* _WHAT IS REQUIRED_
Within the listing below, please copy exactly the lines between the line holding "pos1: [133, 96, 176, 158]" and the line holding "pos1: [148, 128, 212, 167]", inclusive.

* _STUDY MATERIAL_
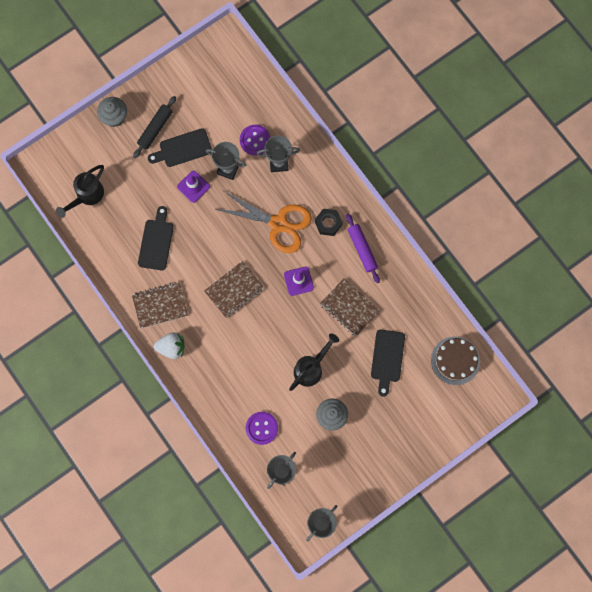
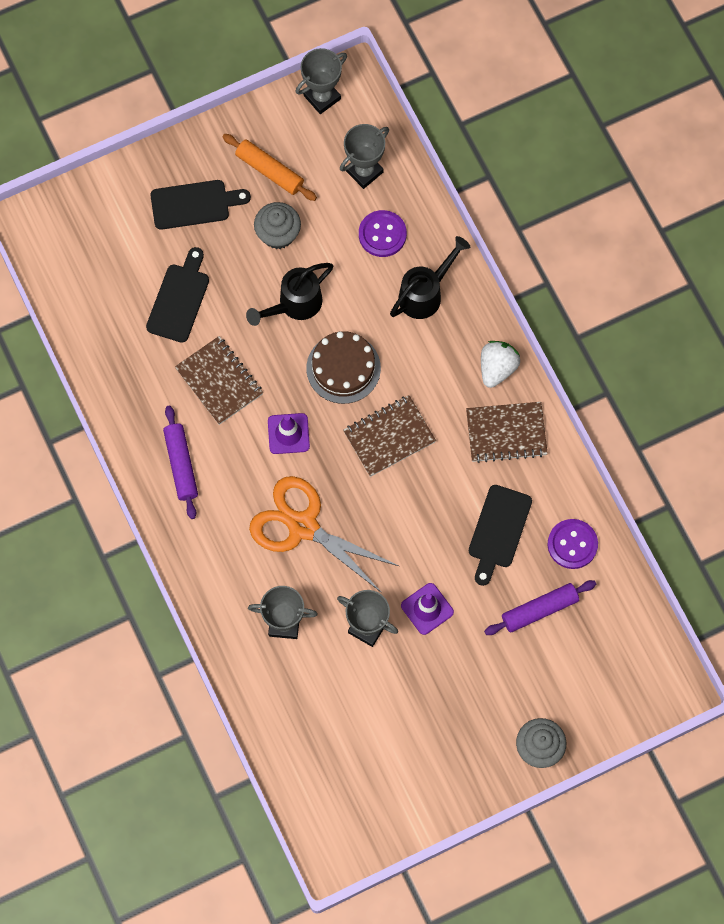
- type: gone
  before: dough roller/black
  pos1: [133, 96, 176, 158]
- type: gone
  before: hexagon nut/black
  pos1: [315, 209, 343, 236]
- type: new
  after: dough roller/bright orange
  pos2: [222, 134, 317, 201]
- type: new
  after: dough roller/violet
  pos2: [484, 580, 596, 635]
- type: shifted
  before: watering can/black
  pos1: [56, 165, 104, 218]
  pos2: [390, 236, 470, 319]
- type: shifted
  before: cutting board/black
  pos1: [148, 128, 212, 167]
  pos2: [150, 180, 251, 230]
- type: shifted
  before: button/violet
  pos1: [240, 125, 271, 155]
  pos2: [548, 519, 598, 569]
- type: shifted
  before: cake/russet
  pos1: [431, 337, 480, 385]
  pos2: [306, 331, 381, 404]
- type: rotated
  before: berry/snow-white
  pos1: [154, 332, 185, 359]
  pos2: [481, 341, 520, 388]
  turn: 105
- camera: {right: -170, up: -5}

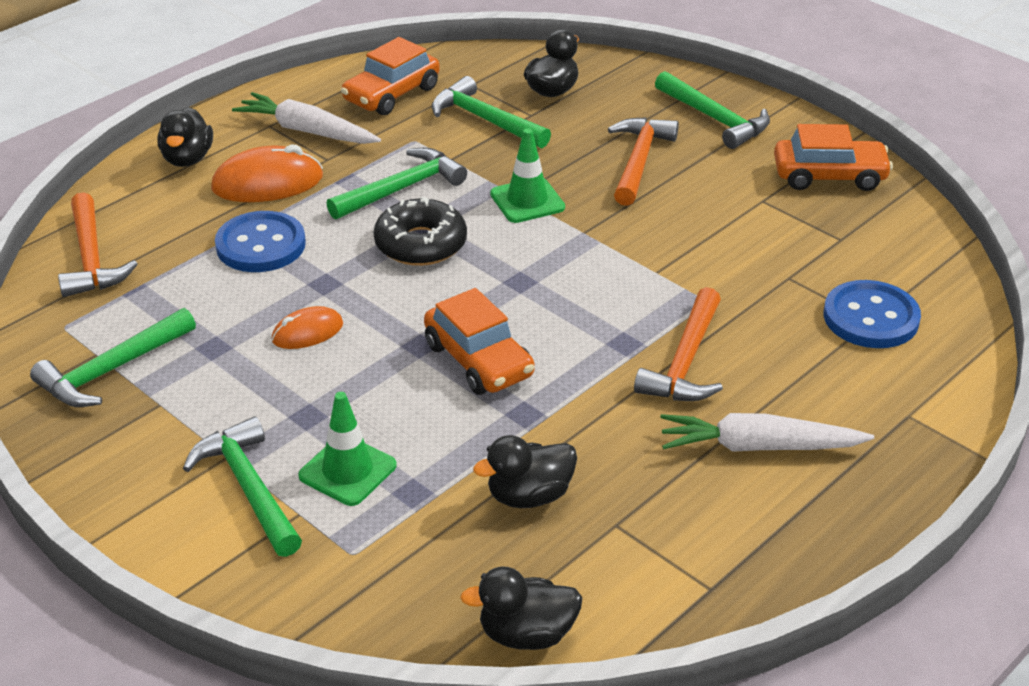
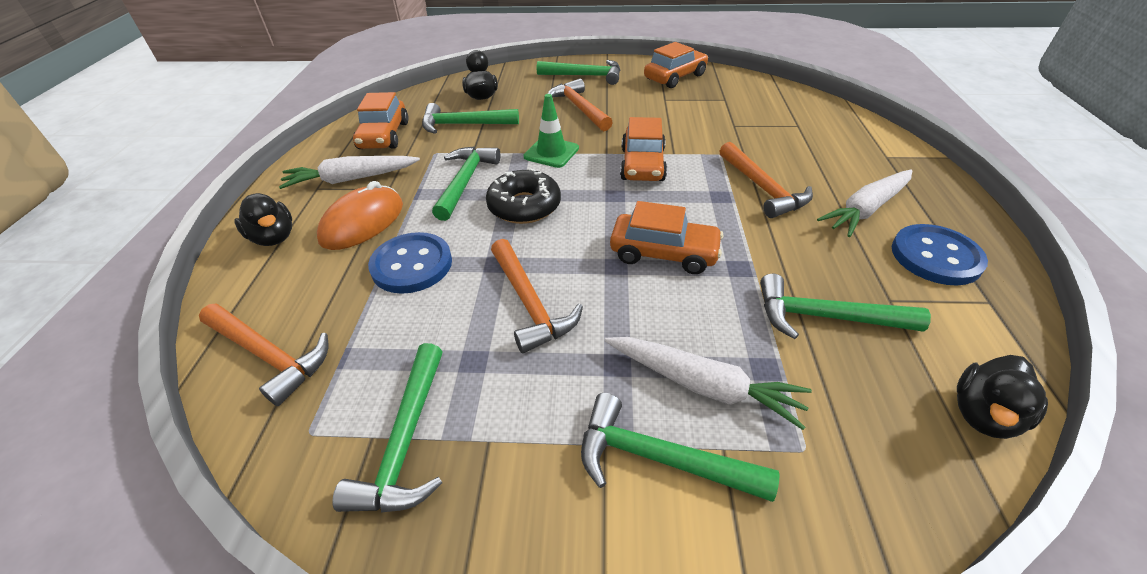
- type: new
  after: car/bright orange
  pos2: [620, 117, 667, 181]
- type: shifted
  before: button/royal blue
  pos1: [824, 280, 921, 348]
  pos2: [892, 224, 988, 286]
- type: swapped
  before: PC mouse/bright orange
  after: claw hammer/bright orange
  pos1: [272, 306, 343, 349]
  pos2: [491, 239, 583, 353]
- type: swapped
  before: safety cone/green
  after: toy carrot/snow-white
  pos1: [298, 392, 397, 506]
  pos2: [604, 337, 812, 430]
- type: swapped
  before: rubber duck/black
  after: claw hammer/green
  pos1: [473, 435, 577, 508]
  pos2: [760, 274, 931, 339]
- camera: {right: -40, up: 5}

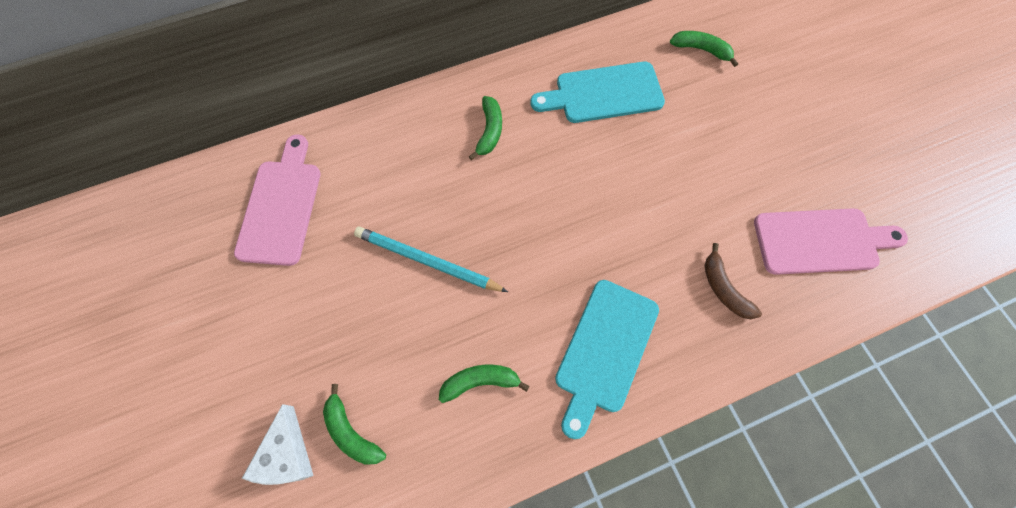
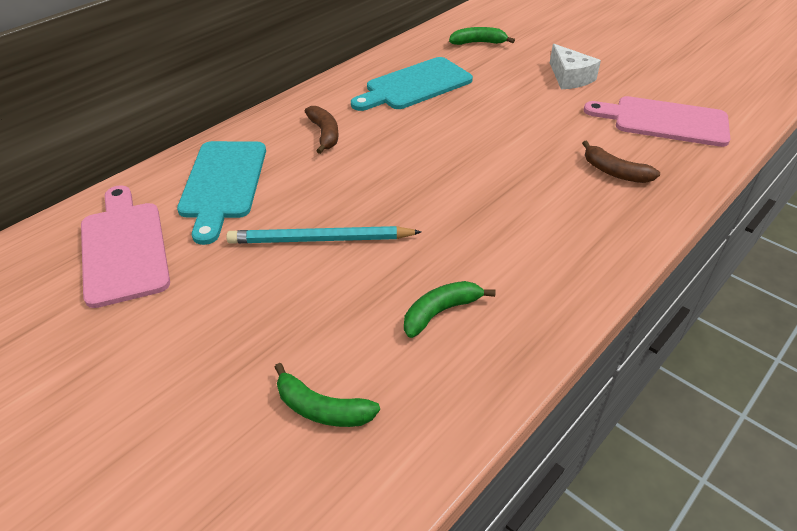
- type: shifted
  before: cheese/snow-white
  pos1: [242, 404, 314, 485]
  pos2: [550, 44, 601, 89]
- type: shifted
  before: cutting board/teal
  pos1: [555, 280, 659, 439]
  pos2: [177, 141, 266, 245]
- type: repainted
  before: banana fruit/green
  after: banana fruit/russet
  pos1: [469, 96, 502, 160]
  pos2: [304, 106, 339, 154]
- type: rotated
  before: cutting board/pink
  pos1: [754, 208, 908, 275]
  pos2: [584, 96, 730, 147]
  turn: -135
- camera: {right: -25, up: -25}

* _OUTPUT OF THE EXERCISE_
  pos1: [133, 96, 176, 158]
- type: gone
  before: hexagon nut/black
  pos1: [315, 209, 343, 236]
- type: new
  after: dough roller/bright orange
  pos2: [222, 134, 317, 201]
- type: new
  after: dough roller/violet
  pos2: [484, 580, 596, 635]
- type: shifted
  before: watering can/black
  pos1: [56, 165, 104, 218]
  pos2: [390, 236, 470, 319]
- type: shifted
  before: cutting board/black
  pos1: [148, 128, 212, 167]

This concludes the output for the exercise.